▶ **Exercise description**
In the listing below, find every line with the string "trapezoid" and pull it out.

▶ **Dataset records**
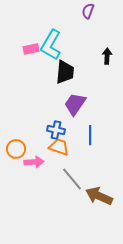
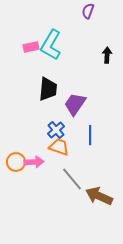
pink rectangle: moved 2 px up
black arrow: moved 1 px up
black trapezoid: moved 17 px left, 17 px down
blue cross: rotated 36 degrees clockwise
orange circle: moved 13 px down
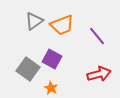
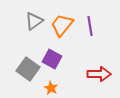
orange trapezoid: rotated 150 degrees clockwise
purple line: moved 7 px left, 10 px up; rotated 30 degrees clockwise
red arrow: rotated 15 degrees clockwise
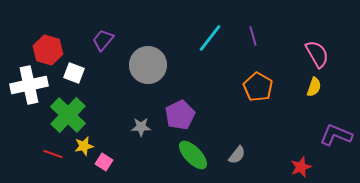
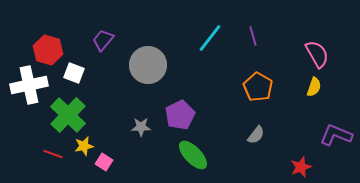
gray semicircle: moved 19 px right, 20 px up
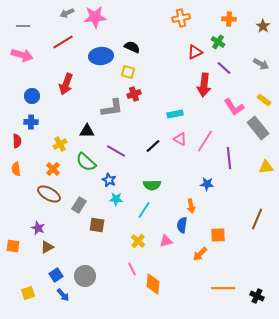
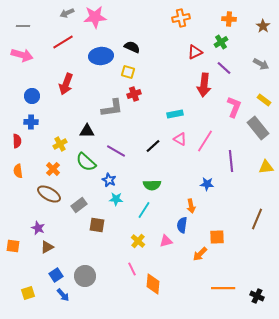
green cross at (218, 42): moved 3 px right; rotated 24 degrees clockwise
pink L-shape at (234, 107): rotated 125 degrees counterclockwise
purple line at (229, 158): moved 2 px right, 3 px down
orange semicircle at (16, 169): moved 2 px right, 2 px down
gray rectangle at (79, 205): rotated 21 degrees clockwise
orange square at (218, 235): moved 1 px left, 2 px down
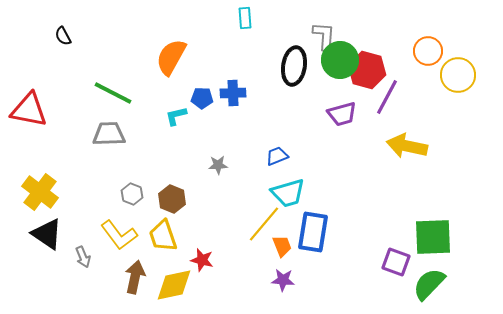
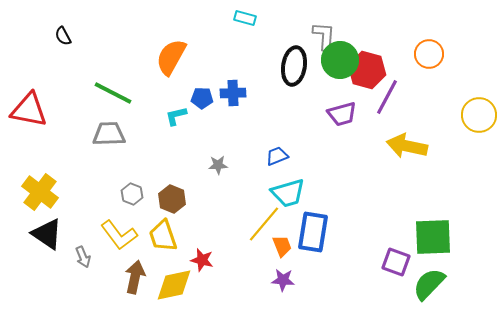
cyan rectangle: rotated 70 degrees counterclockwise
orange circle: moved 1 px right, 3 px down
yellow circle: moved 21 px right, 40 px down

▶ **Exercise solution**
black trapezoid: moved 17 px left, 17 px down
orange trapezoid: rotated 150 degrees clockwise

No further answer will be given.